Among the entries below, only the lines starting at the one with "KEYS: TTP224 -> 4x1" and ending at the one with "LINE1 pin AO: A0 -> D6", both included, are to be printed exactly.

___ Excerpted records

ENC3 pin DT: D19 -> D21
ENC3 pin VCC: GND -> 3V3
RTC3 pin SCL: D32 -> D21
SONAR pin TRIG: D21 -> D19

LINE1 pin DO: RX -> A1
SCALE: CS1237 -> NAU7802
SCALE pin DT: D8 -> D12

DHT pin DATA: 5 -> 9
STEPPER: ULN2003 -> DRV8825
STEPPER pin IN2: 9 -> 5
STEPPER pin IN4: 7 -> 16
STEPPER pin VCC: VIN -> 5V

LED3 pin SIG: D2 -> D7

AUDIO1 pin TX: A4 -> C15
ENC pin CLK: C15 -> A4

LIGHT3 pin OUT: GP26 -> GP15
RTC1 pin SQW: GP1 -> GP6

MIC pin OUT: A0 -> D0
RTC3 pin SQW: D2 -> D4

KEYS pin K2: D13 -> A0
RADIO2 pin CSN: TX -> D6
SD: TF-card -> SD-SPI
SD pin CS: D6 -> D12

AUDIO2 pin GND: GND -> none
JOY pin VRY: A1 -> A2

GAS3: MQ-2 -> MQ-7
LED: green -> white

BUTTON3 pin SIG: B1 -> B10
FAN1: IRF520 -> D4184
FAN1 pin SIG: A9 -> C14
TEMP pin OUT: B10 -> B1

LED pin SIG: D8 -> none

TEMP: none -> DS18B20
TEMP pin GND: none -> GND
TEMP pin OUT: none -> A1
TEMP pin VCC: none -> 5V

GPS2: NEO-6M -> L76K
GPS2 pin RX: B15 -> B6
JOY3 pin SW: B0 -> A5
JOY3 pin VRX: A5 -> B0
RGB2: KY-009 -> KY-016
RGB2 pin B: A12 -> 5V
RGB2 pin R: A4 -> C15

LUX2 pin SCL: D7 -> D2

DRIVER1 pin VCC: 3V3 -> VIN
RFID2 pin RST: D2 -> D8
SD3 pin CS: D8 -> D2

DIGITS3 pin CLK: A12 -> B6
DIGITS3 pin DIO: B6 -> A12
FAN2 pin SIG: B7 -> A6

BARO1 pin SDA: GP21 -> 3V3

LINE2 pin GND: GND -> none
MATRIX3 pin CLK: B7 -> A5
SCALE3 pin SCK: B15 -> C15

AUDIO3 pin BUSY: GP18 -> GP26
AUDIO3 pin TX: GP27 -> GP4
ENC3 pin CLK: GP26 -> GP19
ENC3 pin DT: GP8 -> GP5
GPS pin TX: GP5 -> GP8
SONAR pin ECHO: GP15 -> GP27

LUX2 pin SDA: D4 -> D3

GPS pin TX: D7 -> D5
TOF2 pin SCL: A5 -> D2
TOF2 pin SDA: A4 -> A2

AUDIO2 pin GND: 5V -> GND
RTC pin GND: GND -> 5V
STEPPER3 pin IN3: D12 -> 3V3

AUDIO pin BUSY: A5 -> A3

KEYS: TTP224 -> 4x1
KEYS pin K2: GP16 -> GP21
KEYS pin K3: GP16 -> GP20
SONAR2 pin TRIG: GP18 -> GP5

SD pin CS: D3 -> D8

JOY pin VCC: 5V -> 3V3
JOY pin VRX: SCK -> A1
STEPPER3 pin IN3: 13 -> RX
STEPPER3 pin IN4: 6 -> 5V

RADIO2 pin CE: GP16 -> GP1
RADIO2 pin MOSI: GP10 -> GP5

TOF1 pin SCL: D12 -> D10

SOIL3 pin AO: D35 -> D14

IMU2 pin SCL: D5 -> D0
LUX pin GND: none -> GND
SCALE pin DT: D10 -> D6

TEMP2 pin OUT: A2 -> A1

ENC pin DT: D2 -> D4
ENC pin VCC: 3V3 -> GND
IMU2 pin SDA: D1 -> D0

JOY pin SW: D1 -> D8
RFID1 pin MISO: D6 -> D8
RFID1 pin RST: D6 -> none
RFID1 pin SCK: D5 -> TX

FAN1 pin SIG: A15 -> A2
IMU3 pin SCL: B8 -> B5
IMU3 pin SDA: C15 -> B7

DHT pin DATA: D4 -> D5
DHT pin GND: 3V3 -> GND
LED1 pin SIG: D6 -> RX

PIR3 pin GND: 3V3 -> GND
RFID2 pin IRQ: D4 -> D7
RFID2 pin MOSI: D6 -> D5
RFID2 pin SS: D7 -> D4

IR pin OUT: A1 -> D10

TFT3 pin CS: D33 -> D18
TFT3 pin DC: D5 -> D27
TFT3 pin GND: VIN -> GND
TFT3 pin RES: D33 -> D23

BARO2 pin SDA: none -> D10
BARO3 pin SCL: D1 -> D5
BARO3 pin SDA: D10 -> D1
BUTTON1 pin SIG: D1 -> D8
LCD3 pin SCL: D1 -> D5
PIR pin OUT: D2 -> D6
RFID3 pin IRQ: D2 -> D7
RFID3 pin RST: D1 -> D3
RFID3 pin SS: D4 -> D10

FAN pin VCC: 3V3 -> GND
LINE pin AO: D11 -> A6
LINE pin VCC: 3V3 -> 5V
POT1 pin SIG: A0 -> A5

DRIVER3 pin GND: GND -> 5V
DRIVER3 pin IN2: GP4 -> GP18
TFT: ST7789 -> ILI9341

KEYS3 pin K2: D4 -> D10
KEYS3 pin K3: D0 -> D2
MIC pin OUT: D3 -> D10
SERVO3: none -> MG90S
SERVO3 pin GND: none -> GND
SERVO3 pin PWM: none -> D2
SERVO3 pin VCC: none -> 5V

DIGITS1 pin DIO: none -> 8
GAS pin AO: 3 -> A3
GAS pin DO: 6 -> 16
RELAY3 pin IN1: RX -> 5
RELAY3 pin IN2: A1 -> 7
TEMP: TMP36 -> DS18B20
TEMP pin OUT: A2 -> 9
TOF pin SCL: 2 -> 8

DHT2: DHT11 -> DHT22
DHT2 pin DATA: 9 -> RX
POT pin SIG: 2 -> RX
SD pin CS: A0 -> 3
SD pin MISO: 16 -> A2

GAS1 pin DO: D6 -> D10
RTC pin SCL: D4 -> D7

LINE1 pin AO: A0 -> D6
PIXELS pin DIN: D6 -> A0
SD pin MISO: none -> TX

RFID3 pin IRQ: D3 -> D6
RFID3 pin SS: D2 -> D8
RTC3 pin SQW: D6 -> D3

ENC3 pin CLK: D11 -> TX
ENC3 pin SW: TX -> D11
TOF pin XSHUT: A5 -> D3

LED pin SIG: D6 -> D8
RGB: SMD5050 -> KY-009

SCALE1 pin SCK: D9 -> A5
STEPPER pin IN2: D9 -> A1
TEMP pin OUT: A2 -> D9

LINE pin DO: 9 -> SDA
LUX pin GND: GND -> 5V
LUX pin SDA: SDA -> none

______

_Solution for this task_
KEYS: TTP224 -> 4x1
KEYS pin K2: GP16 -> GP21
KEYS pin K3: GP16 -> GP20
SONAR2 pin TRIG: GP18 -> GP5

SD pin CS: D3 -> D8

JOY pin VCC: 5V -> 3V3
JOY pin VRX: SCK -> A1
STEPPER3 pin IN3: 13 -> RX
STEPPER3 pin IN4: 6 -> 5V

RADIO2 pin CE: GP16 -> GP1
RADIO2 pin MOSI: GP10 -> GP5

TOF1 pin SCL: D12 -> D10

SOIL3 pin AO: D35 -> D14

IMU2 pin SCL: D5 -> D0
LUX pin GND: none -> GND
SCALE pin DT: D10 -> D6

TEMP2 pin OUT: A2 -> A1

ENC pin DT: D2 -> D4
ENC pin VCC: 3V3 -> GND
IMU2 pin SDA: D1 -> D0

JOY pin SW: D1 -> D8
RFID1 pin MISO: D6 -> D8
RFID1 pin RST: D6 -> none
RFID1 pin SCK: D5 -> TX

FAN1 pin SIG: A15 -> A2
IMU3 pin SCL: B8 -> B5
IMU3 pin SDA: C15 -> B7

DHT pin DATA: D4 -> D5
DHT pin GND: 3V3 -> GND
LED1 pin SIG: D6 -> RX

PIR3 pin GND: 3V3 -> GND
RFID2 pin IRQ: D4 -> D7
RFID2 pin MOSI: D6 -> D5
RFID2 pin SS: D7 -> D4

IR pin OUT: A1 -> D10

TFT3 pin CS: D33 -> D18
TFT3 pin DC: D5 -> D27
TFT3 pin GND: VIN -> GND
TFT3 pin RES: D33 -> D23

BARO2 pin SDA: none -> D10
BARO3 pin SCL: D1 -> D5
BARO3 pin SDA: D10 -> D1
BUTTON1 pin SIG: D1 -> D8
LCD3 pin SCL: D1 -> D5
PIR pin OUT: D2 -> D6
RFID3 pin IRQ: D2 -> D7
RFID3 pin RST: D1 -> D3
RFID3 pin SS: D4 -> D10

FAN pin VCC: 3V3 -> GND
LINE pin AO: D11 -> A6
LINE pin VCC: 3V3 -> 5V
POT1 pin SIG: A0 -> A5

DRIVER3 pin GND: GND -> 5V
DRIVER3 pin IN2: GP4 -> GP18
TFT: ST7789 -> ILI9341

KEYS3 pin K2: D4 -> D10
KEYS3 pin K3: D0 -> D2
MIC pin OUT: D3 -> D10
SERVO3: none -> MG90S
SERVO3 pin GND: none -> GND
SERVO3 pin PWM: none -> D2
SERVO3 pin VCC: none -> 5V

DIGITS1 pin DIO: none -> 8
GAS pin AO: 3 -> A3
GAS pin DO: 6 -> 16
RELAY3 pin IN1: RX -> 5
RELAY3 pin IN2: A1 -> 7
TEMP: TMP36 -> DS18B20
TEMP pin OUT: A2 -> 9
TOF pin SCL: 2 -> 8

DHT2: DHT11 -> DHT22
DHT2 pin DATA: 9 -> RX
POT pin SIG: 2 -> RX
SD pin CS: A0 -> 3
SD pin MISO: 16 -> A2

GAS1 pin DO: D6 -> D10
RTC pin SCL: D4 -> D7

LINE1 pin AO: A0 -> D6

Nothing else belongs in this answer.